* [Aim of the task]
Copy exactly the stretch of data below from the line with "C3: none -> 15nF (NET13, NET16)" through the line with "CN205 pin 2: ISO_E -> ISO_C", including both of those lines.
START Available data
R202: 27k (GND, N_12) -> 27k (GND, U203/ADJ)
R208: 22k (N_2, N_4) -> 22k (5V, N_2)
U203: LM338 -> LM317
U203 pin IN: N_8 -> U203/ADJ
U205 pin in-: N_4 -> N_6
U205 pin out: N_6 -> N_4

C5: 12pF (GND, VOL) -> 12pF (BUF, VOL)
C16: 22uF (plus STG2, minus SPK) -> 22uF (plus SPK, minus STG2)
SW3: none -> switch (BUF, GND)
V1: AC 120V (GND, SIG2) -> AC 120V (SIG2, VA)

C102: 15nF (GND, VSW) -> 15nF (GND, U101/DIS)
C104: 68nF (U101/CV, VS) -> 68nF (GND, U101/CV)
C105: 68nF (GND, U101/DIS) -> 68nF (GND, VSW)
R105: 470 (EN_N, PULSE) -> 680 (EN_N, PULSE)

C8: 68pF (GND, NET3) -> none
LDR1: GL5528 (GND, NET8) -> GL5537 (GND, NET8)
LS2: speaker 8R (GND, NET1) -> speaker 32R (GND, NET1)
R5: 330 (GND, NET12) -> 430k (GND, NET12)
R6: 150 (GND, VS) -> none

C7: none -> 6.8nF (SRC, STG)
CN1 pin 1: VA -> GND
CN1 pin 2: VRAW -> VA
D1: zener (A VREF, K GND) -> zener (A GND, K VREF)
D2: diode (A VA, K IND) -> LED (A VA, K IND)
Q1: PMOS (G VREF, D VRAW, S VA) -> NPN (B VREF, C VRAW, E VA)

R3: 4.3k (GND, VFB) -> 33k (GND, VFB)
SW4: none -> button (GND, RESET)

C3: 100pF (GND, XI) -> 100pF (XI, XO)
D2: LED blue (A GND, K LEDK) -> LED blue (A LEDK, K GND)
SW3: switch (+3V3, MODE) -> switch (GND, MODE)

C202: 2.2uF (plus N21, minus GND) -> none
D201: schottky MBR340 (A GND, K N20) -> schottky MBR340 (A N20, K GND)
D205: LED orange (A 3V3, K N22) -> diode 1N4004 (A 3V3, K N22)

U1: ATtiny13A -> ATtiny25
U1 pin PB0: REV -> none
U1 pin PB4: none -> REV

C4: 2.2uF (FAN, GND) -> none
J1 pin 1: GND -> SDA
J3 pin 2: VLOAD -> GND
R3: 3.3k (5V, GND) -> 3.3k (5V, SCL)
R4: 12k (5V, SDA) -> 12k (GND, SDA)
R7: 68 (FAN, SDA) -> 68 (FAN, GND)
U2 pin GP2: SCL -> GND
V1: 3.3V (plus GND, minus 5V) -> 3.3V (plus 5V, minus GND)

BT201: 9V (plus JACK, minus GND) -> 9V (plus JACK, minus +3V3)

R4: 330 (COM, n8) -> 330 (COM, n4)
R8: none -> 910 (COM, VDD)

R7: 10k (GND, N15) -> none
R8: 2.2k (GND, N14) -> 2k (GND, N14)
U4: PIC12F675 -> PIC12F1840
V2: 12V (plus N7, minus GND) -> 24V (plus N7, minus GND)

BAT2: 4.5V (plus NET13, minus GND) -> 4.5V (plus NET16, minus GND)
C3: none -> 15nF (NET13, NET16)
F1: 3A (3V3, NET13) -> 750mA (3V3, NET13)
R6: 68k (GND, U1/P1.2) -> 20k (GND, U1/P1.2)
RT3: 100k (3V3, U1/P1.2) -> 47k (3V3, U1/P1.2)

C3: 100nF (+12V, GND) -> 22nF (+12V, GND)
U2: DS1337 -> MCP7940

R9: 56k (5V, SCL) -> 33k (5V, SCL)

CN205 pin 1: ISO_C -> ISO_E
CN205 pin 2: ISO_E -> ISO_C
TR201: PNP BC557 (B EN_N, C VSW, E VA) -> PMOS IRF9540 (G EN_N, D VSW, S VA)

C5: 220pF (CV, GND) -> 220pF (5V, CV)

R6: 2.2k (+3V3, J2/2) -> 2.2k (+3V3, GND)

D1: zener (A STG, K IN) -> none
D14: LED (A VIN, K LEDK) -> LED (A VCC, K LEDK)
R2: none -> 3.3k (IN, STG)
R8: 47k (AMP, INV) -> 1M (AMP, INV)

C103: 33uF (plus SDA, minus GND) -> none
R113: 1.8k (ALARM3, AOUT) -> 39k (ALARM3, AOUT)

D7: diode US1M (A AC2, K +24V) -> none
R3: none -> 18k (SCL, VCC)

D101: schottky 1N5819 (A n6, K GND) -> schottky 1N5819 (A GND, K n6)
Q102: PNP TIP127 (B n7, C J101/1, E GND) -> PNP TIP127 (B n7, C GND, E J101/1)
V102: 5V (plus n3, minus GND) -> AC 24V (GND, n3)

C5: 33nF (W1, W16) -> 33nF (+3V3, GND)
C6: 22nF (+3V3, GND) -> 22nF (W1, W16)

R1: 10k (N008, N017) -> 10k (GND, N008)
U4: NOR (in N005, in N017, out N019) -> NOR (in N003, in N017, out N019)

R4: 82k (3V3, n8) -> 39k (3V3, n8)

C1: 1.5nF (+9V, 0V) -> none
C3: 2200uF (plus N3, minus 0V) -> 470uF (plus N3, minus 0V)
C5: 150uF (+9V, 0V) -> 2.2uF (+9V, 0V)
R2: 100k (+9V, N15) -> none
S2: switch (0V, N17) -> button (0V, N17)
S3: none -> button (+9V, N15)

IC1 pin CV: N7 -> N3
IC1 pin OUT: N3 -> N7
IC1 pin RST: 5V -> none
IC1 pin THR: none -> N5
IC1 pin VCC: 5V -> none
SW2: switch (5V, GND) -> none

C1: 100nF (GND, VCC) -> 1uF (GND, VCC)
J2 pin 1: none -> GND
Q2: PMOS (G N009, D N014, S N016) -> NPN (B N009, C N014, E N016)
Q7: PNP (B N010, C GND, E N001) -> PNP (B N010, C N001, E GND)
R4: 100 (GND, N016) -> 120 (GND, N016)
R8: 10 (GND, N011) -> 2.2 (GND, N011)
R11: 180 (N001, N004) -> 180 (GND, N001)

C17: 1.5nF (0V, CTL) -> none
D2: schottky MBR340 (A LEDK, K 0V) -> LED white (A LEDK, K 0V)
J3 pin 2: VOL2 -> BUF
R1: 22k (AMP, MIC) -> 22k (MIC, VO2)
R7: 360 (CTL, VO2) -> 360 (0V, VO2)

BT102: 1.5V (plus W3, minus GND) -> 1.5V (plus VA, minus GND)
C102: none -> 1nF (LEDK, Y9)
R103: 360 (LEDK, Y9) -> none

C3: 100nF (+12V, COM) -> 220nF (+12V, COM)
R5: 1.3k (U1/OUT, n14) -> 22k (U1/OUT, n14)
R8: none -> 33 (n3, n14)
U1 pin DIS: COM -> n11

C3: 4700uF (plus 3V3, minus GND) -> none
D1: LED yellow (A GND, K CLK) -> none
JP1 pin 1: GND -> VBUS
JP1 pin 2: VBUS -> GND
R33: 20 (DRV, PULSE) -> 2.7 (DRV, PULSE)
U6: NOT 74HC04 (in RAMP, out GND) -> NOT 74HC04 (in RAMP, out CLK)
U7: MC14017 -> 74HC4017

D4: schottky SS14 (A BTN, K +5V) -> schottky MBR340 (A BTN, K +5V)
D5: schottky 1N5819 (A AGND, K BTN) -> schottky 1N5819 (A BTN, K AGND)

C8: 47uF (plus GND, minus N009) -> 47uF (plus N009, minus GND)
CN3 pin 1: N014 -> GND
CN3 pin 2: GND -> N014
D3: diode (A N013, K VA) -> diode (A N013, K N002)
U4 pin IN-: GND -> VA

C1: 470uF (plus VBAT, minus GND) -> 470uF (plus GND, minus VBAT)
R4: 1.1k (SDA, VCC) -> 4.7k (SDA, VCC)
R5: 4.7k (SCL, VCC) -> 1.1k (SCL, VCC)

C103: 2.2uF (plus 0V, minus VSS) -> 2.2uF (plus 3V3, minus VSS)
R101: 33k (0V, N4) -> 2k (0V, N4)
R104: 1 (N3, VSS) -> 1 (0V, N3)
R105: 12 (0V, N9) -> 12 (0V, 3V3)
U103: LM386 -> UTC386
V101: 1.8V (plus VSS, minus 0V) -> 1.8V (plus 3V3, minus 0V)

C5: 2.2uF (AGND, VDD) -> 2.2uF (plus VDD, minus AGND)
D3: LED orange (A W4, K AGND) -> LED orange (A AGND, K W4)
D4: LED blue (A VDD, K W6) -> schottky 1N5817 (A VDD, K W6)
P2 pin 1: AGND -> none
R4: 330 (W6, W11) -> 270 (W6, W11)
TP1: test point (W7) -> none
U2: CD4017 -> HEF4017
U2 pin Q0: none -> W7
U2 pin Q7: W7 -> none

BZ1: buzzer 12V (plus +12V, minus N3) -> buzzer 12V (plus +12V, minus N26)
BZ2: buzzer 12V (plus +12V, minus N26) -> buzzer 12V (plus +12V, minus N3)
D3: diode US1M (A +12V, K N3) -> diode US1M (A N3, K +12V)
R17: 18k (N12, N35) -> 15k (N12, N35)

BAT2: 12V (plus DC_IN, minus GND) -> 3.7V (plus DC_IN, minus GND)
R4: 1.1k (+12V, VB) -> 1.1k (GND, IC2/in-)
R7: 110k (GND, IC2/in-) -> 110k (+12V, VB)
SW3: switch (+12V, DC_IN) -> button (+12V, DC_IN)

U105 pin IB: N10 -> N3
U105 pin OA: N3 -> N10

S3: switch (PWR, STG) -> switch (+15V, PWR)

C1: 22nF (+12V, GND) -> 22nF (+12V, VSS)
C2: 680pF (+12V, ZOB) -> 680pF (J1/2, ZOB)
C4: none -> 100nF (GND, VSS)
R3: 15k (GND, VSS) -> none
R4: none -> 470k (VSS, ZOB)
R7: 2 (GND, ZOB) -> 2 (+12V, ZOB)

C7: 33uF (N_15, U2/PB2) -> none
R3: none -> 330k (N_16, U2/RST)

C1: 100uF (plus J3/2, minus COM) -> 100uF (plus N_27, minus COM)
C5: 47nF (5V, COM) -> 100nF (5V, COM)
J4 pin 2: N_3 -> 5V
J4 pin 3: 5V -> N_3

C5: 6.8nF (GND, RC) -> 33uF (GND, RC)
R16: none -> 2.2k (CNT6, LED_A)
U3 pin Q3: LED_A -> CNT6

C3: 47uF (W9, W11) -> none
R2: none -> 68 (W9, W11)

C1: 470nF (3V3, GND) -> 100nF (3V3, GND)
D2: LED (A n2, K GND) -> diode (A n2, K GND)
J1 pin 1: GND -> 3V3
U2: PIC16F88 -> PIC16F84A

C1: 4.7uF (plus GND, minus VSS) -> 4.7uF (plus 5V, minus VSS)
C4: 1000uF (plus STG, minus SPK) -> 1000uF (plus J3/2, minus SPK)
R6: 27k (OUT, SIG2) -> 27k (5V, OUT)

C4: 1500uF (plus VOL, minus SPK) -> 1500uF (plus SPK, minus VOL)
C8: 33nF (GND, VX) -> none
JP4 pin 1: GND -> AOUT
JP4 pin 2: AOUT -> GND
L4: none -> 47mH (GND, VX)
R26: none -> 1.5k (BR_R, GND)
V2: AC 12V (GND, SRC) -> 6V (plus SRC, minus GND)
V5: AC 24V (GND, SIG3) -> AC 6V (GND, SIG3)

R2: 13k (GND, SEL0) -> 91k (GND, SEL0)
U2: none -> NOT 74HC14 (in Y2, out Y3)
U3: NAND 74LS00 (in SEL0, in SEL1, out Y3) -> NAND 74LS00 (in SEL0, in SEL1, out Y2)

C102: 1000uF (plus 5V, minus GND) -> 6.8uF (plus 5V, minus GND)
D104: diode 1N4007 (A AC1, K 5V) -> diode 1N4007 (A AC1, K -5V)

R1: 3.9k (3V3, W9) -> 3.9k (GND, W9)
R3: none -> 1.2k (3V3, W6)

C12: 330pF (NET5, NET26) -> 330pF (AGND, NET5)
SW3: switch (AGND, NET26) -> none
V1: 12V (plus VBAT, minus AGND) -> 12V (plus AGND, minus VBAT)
END Available data
* [Result of the task]
C3: none -> 15nF (NET13, NET16)
F1: 3A (3V3, NET13) -> 750mA (3V3, NET13)
R6: 68k (GND, U1/P1.2) -> 20k (GND, U1/P1.2)
RT3: 100k (3V3, U1/P1.2) -> 47k (3V3, U1/P1.2)

C3: 100nF (+12V, GND) -> 22nF (+12V, GND)
U2: DS1337 -> MCP7940

R9: 56k (5V, SCL) -> 33k (5V, SCL)

CN205 pin 1: ISO_C -> ISO_E
CN205 pin 2: ISO_E -> ISO_C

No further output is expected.